WHAT IS NEEDED.
Please count the lines in the material below that include "missing". Reply with the number alone.

MATERIAL FOR THE TASK.
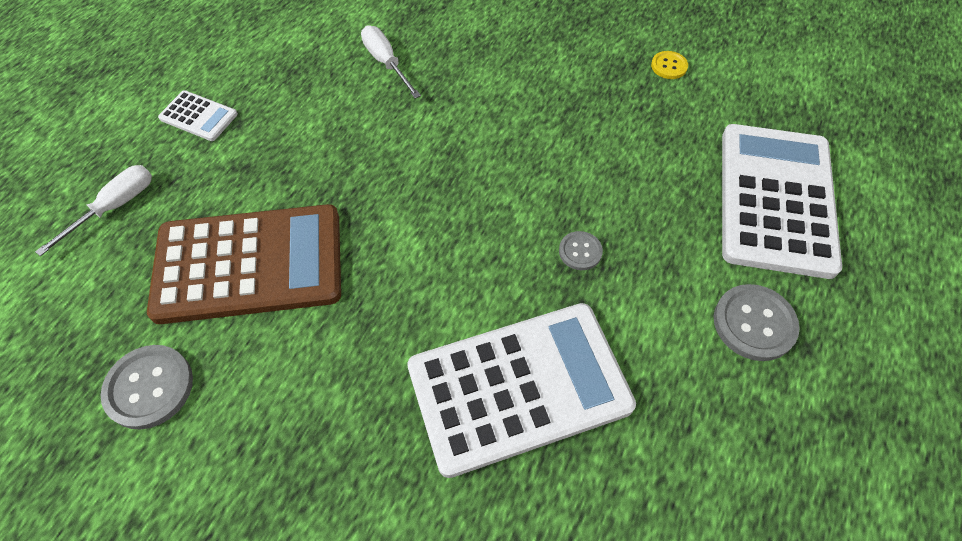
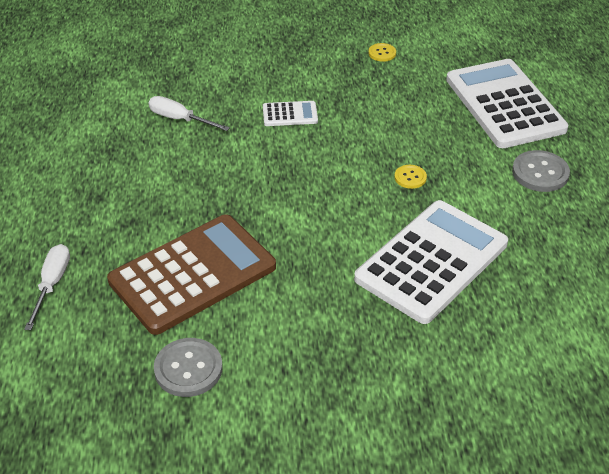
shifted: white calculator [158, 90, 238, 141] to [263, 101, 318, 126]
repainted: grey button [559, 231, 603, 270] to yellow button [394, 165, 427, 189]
--
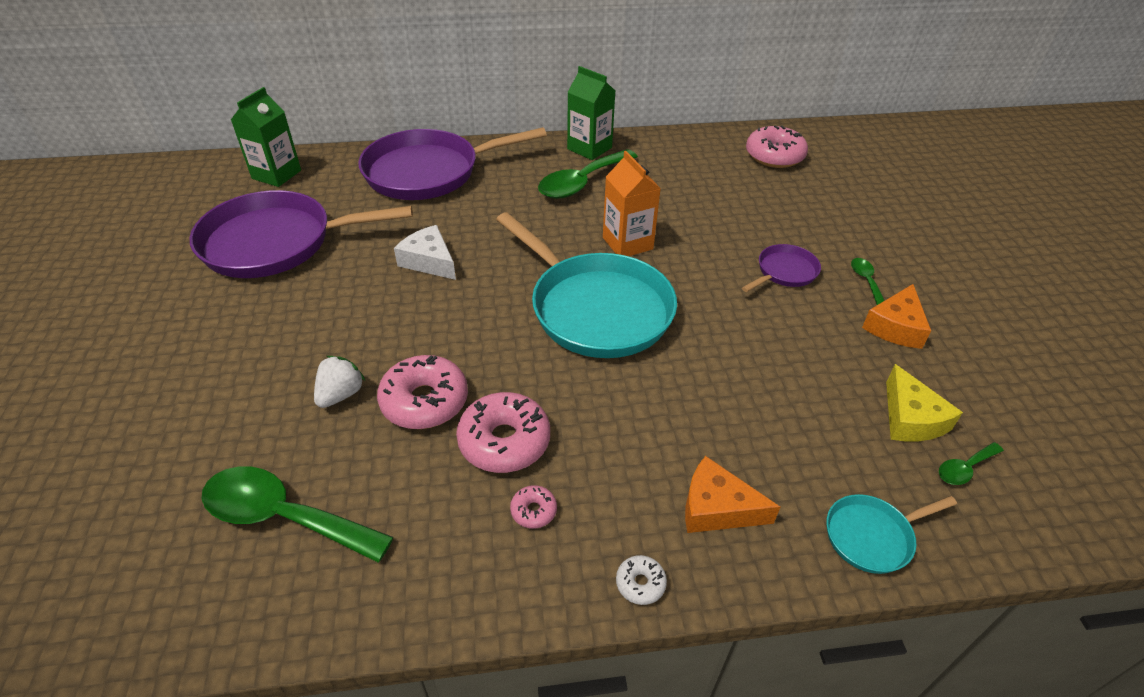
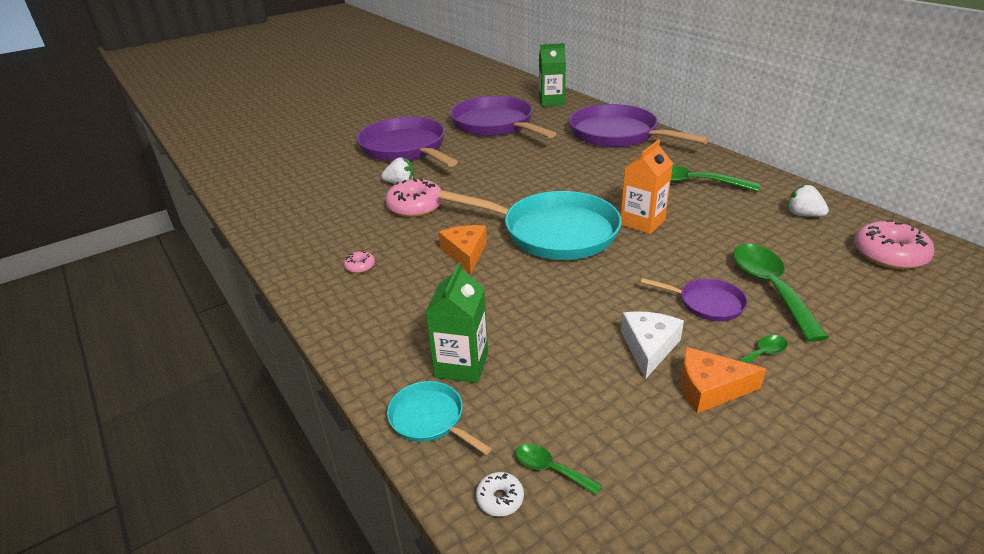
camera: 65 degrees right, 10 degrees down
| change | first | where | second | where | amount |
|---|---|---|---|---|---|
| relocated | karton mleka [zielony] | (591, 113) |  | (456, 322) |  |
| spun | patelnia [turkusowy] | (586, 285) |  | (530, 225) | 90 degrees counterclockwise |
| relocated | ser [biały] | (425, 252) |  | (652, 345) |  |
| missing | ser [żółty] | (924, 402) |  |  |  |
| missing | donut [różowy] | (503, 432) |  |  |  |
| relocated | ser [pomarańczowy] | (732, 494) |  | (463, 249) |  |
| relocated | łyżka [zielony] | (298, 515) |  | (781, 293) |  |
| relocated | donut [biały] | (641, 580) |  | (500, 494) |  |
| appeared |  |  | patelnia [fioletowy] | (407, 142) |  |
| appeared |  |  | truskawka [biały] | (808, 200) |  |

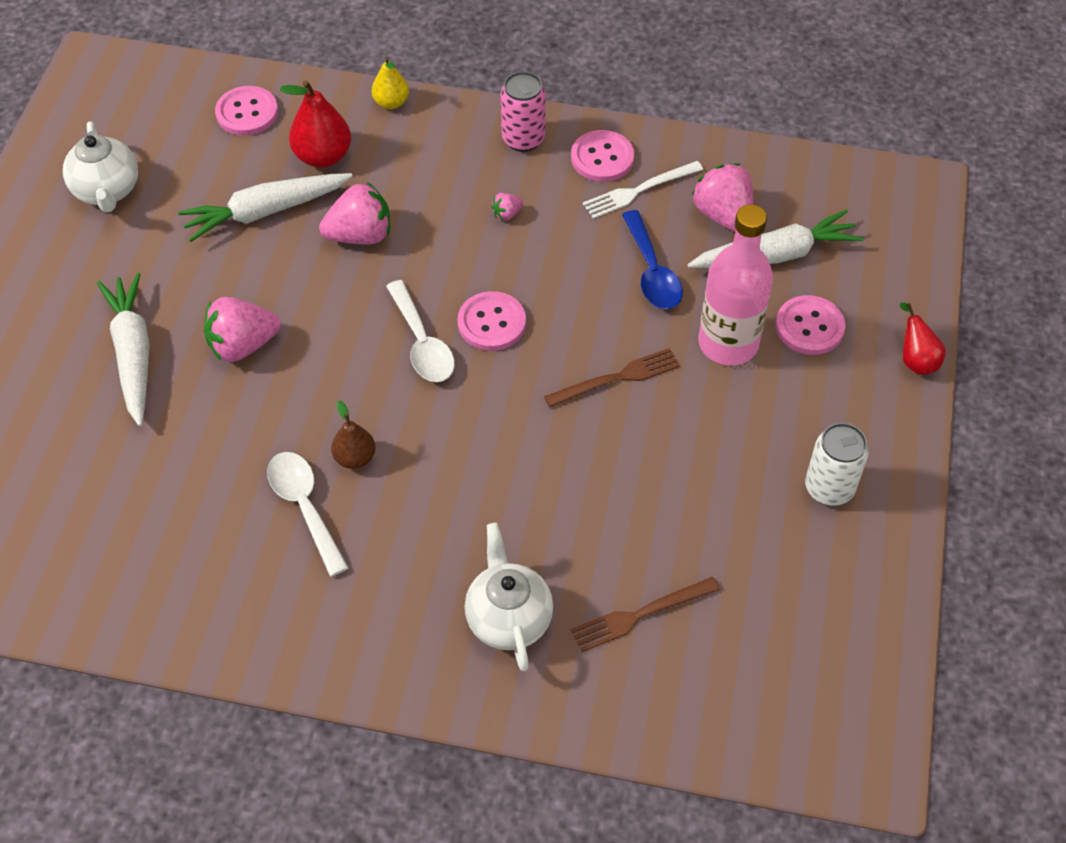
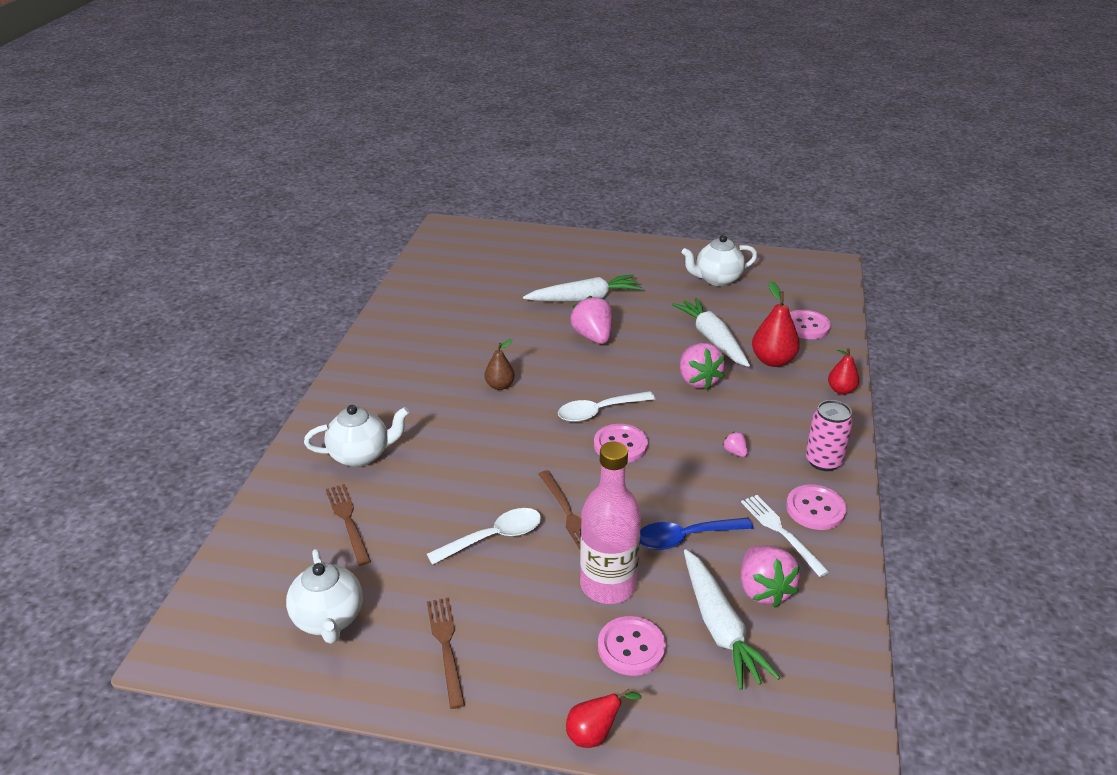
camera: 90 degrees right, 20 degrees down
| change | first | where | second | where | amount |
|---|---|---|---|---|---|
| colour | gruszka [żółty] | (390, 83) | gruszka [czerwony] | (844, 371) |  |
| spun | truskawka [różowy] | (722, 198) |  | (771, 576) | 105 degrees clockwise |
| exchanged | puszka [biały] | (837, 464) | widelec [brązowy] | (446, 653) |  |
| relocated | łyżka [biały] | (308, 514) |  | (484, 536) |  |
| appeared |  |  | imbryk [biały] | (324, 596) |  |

EXPECTED ANSWER.
2